-- REQUIRED WORK --
Throughout the listing that follows, find each line with the word "bright" and copy it.

· · · · · · ·

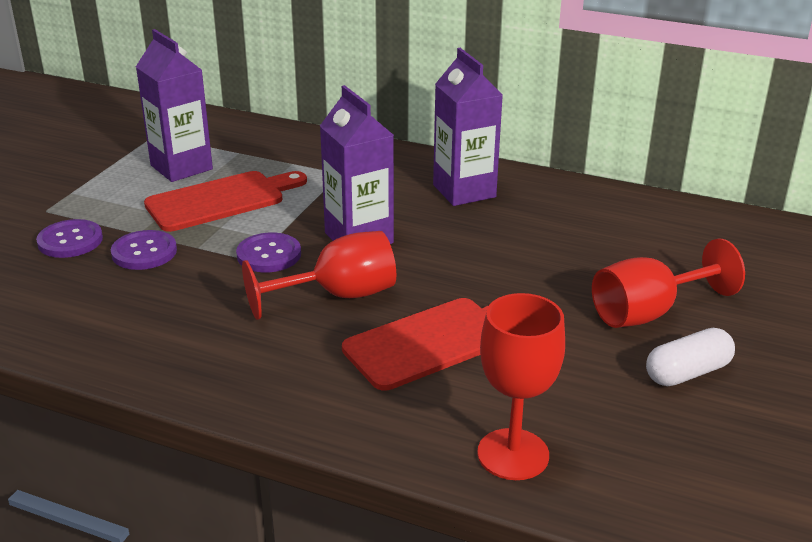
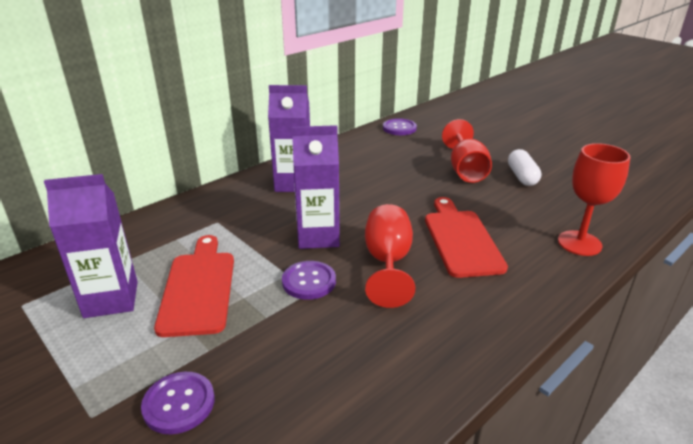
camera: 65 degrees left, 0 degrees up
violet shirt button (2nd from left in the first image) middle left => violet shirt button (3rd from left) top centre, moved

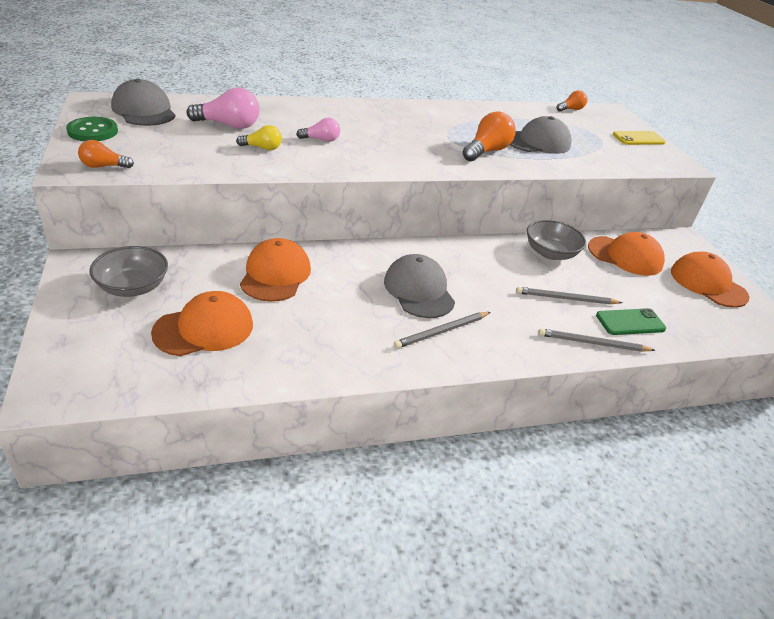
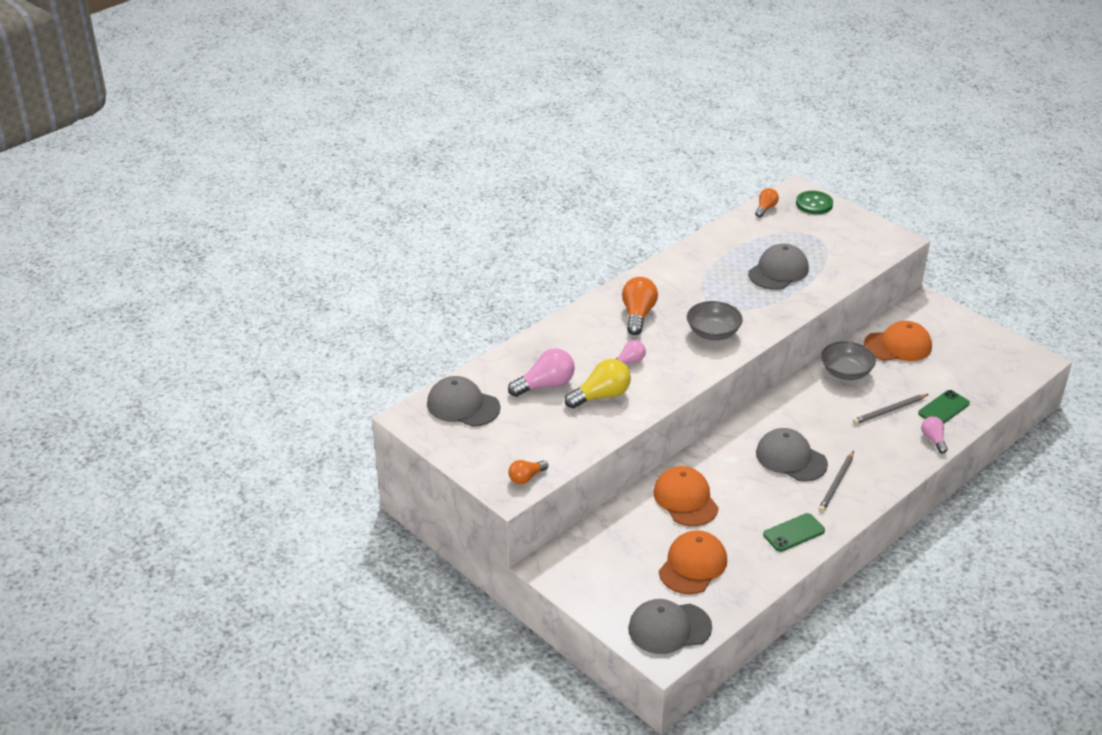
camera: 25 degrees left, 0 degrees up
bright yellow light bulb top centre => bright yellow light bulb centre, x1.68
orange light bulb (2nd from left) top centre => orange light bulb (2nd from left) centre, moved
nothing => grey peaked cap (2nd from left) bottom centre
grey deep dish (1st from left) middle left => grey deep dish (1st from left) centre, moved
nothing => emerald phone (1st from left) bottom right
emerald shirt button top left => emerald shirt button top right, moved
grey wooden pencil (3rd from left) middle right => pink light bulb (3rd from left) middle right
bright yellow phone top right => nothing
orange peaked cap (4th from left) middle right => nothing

· · · · · · ·

-- PROBLEM SOLUTION --
bright yellow light bulb top centre => bright yellow light bulb centre, x1.68
bright yellow phone top right => nothing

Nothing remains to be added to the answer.